Information provided>

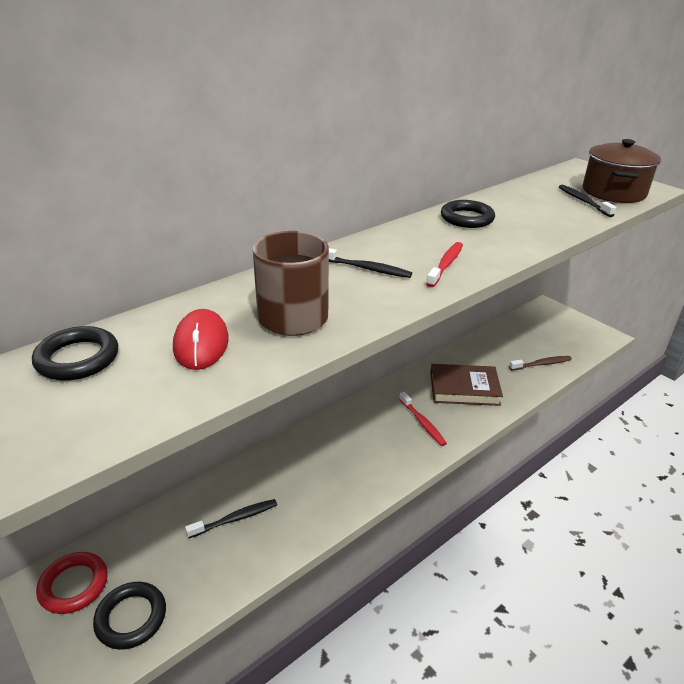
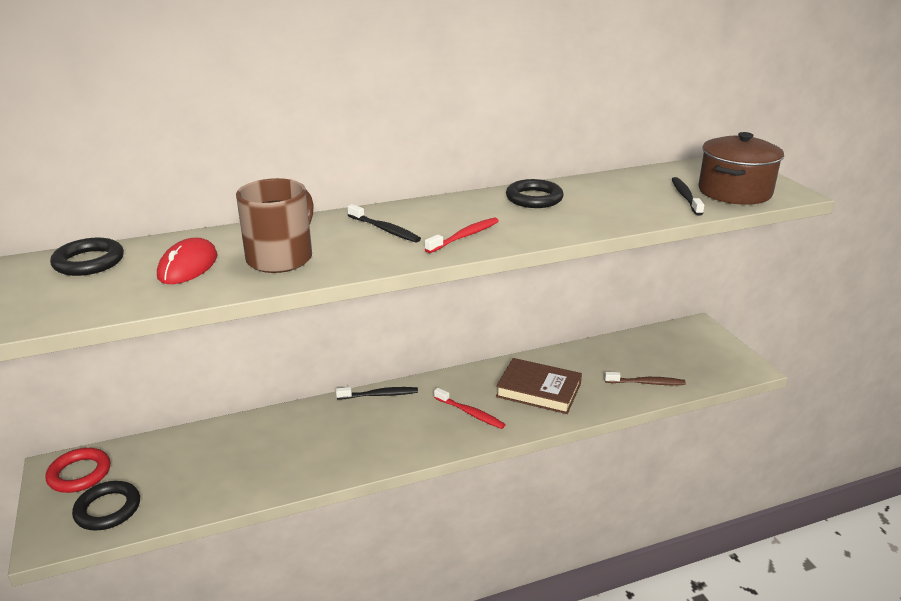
camera: 20 degrees right, 5 degrees down
(235, 519) = (237, 455): black toothbrush -> black toothbrush (379, 395)
(422, 423) = (470, 413): red toothbrush -> red toothbrush turned 45 degrees counterclockwise

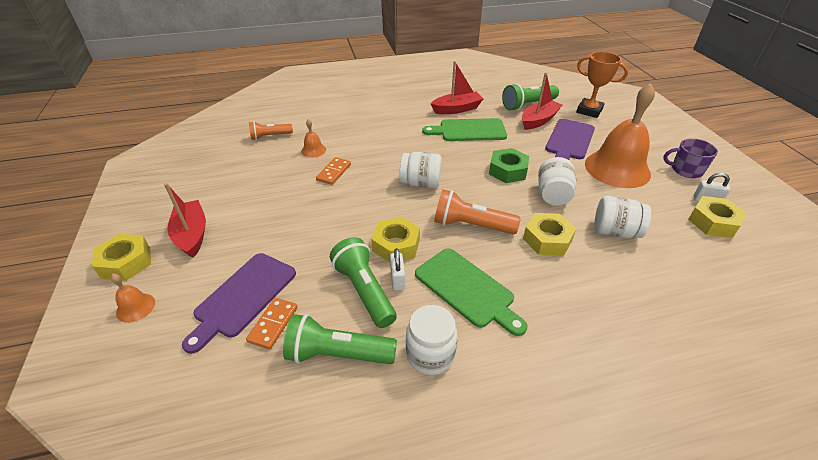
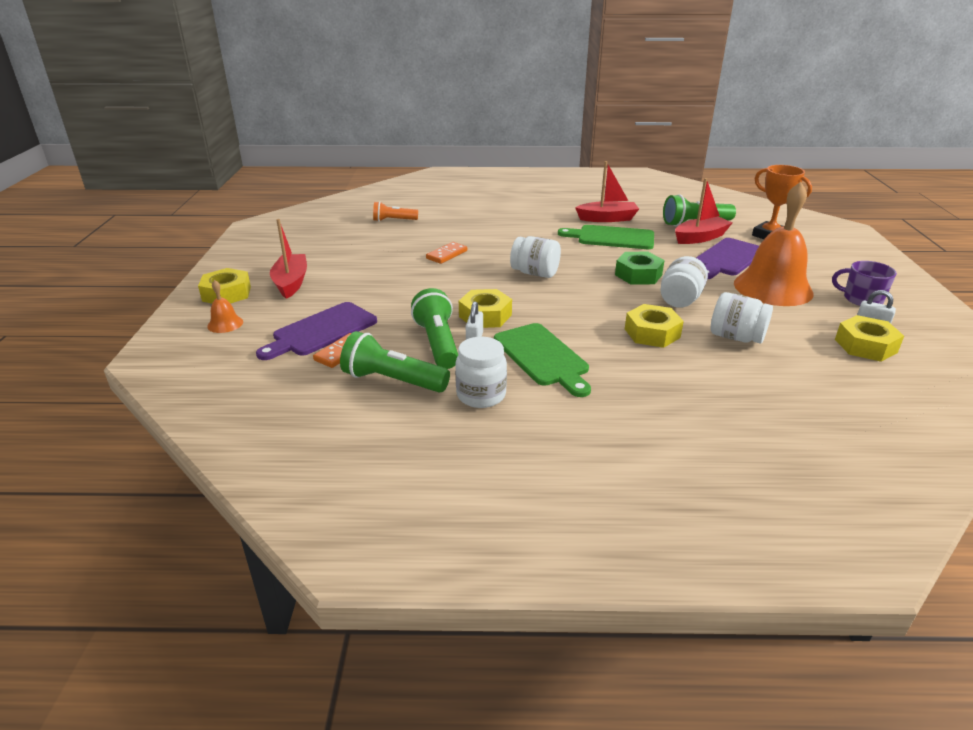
camera: 15 degrees right, 10 degrees down
(313, 150) = (433, 235): orange bell -> none
(471, 225) = (573, 312): orange flashlight -> none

About this task> Where does the string "degrees" appear in the records? Copy every line that holds it.

Result for this task>
camera: 20 degrees right, 5 degrees down
(422, 423) = (470, 413): red toothbrush -> red toothbrush turned 45 degrees counterclockwise
camera: 15 degrees right, 10 degrees down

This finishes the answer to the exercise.